_Work task:_ From the records below, please repeat exactly the line that has "change=rotated; old=grey domino;", the line that has "change=gone; old=white tape;", and every line between them, and nothing else.

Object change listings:
=======
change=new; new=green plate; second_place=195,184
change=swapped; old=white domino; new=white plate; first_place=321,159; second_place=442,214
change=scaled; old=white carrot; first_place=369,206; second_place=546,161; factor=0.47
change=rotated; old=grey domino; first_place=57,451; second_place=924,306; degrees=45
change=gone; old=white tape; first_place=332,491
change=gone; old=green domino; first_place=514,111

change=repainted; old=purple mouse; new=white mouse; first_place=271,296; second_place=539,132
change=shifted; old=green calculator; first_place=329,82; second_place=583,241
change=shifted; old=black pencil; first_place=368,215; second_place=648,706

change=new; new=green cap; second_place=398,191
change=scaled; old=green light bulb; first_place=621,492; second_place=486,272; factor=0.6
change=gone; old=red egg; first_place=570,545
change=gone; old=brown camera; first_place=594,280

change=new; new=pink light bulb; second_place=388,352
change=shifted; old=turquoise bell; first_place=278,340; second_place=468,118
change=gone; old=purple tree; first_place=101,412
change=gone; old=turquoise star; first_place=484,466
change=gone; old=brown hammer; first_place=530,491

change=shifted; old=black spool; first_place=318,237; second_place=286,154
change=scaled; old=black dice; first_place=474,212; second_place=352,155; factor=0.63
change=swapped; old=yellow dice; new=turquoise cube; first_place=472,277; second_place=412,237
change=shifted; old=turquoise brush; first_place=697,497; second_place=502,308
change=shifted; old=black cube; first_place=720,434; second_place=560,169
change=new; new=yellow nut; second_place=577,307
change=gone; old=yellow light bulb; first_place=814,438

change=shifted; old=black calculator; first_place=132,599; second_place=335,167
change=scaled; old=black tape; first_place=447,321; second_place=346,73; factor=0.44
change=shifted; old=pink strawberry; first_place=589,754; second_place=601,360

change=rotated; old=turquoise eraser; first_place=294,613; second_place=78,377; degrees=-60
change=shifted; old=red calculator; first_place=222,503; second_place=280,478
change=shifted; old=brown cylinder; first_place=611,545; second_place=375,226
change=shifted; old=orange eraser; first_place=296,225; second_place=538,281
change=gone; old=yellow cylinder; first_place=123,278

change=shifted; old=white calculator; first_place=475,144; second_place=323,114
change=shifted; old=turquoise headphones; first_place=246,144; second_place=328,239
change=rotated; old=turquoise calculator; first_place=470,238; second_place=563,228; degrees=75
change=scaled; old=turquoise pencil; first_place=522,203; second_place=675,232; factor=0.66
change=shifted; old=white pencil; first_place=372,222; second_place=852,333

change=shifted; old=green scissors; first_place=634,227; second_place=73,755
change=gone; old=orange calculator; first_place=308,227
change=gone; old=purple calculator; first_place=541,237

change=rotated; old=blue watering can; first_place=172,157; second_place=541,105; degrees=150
=======
_Your response:_
change=rotated; old=grey domino; first_place=57,451; second_place=924,306; degrees=45
change=gone; old=white tape; first_place=332,491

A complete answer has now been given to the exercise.